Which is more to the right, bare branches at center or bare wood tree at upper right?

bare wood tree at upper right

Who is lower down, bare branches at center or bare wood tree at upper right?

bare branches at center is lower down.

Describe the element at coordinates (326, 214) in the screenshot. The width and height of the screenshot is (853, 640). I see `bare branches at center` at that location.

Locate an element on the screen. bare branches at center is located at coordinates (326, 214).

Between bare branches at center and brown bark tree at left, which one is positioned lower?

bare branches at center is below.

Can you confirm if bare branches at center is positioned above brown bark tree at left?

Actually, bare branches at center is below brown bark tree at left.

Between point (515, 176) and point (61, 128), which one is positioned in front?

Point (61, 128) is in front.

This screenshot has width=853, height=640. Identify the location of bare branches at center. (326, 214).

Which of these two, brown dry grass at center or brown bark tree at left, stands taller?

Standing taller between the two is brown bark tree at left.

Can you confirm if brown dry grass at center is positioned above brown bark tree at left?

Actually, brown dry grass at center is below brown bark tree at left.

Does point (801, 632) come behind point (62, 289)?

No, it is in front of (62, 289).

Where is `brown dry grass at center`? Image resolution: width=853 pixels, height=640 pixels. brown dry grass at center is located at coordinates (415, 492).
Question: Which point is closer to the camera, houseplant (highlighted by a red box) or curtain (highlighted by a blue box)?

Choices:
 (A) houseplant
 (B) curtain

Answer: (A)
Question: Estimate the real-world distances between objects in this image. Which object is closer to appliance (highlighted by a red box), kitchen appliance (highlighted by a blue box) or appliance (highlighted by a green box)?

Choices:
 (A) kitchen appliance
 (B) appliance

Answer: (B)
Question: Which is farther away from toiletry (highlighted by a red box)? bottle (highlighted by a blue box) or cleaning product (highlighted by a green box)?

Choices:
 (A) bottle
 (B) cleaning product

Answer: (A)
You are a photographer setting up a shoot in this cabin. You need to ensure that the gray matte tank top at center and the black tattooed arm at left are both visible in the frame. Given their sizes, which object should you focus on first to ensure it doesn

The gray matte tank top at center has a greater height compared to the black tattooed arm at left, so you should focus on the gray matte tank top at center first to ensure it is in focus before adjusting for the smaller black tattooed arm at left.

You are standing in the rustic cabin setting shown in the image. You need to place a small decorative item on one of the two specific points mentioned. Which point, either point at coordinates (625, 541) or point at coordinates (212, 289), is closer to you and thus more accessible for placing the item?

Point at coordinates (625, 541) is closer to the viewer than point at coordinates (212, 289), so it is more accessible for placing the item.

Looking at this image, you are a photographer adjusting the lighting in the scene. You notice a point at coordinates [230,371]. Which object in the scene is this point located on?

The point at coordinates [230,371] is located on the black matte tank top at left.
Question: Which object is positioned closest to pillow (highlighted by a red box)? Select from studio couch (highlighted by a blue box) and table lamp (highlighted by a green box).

▬▬▬▬▬▬

Task requirements |
Render the lines above as a Markdown table with the columns Row and Line, numbering each nonblank line and skipping the blank ones.

Written solution |
| Row | Line |
|---|---|
| 1 | Which is more to the right, bare branches at center or bare wood tree at upper right? |
| 2 | bare wood tree at upper right |
| 3 | Who is lower down, bare branches at center or bare wood tree at upper right? |
| 4 | bare branches at center is lower down. |
| 5 | Describe the element at coordinates (326, 214) in the screenshot. The width and height of the screenshot is (853, 640). I see `bare branches at center` at that location. |
| 6 | Locate an element on the screen. bare branches at center is located at coordinates (326, 214). |
| 7 | Between bare branches at center and brown bark tree at left, which one is positioned lower? |
| 8 | bare branches at center is below. |
| 9 | Can you confirm if bare branches at center is positioned above brown bark tree at left? |
| 10 | Actually, bare branches at center is below brown bark tree at left. |
| 11 | Between point (515, 176) and point (61, 128), which one is positioned in front? |
| 12 | Point (61, 128) is in front. |
| 13 | This screenshot has width=853, height=640. Identify the location of bare branches at center. (326, 214). |
| 14 | Which of these two, brown dry grass at center or brown bark tree at left, stands taller? |
| 15 | Standing taller between the two is brown bark tree at left. |
| 16 | Can you confirm if brown dry grass at center is positioned above brown bark tree at left? |
| 17 | Actually, brown dry grass at center is below brown bark tree at left. |
| 18 | Does point (801, 632) come behind point (62, 289)? |
| 19 | No, it is in front of (62, 289). |
| 20 | Where is `brown dry grass at center`? Image resolution: width=853 pixels, height=640 pixels. brown dry grass at center is located at coordinates (415, 492). |
| 21 | Question: Which point is closer to the camera, houseplant (highlighted by a red box) or curtain (highlighted by a blue box)? |
| 22 | Choices: |
| 23 |  (A) houseplant |
| 24 |  (B) curtain |
| 25 | Answer: (A) |
| 26 | Question: Estimate the real-world distances between objects in this image. Which object is closer to appliance (highlighted by a red box), kitchen appliance (highlighted by a blue box) or appliance (highlighted by a green box)? |
| 27 | Choices: |
| 28 |  (A) kitchen appliance |
| 29 |  (B) appliance |
| 30 | Answer: (B) |
| 31 | Question: Which is farther away from toiletry (highlighted by a red box)? bottle (highlighted by a blue box) or cleaning product (highlighted by a green box)? |
| 32 | Choices: |
| 33 |  (A) bottle |
| 34 |  (B) cleaning product |
| 35 | Answer: (A) |
| 36 | You are a photographer setting up a shoot in this cabin. You need to ensure that the gray matte tank top at center and the black tattooed arm at left are both visible in the frame. Given their sizes, which object should you focus on first to ensure it doesn |
| 37 | The gray matte tank top at center has a greater height compared to the black tattooed arm at left, so you should focus on the gray matte tank top at center first to ensure it is in focus before adjusting for the smaller black tattooed arm at left. |
| 38 | You are standing in the rustic cabin setting shown in the image. You need to place a small decorative item on one of the two specific points mentioned. Which point, either point at coordinates (625, 541) or point at coordinates (212, 289), is closer to you and thus more accessible for placing the item? |
| 39 | Point at coordinates (625, 541) is closer to the viewer than point at coordinates (212, 289), so it is more accessible for placing the item. |
| 40 | Looking at this image, you are a photographer adjusting the lighting in the scene. You notice a point at coordinates [230,371]. Which object in the scene is this point located on? |
| 41 | The point at coordinates [230,371] is located on the black matte tank top at left. |
| 42 | Question: Which object is positioned closest to pillow (highlighted by a red box)? Select from studio couch (highlighted by a blue box) and table lamp (highlighted by a green box). |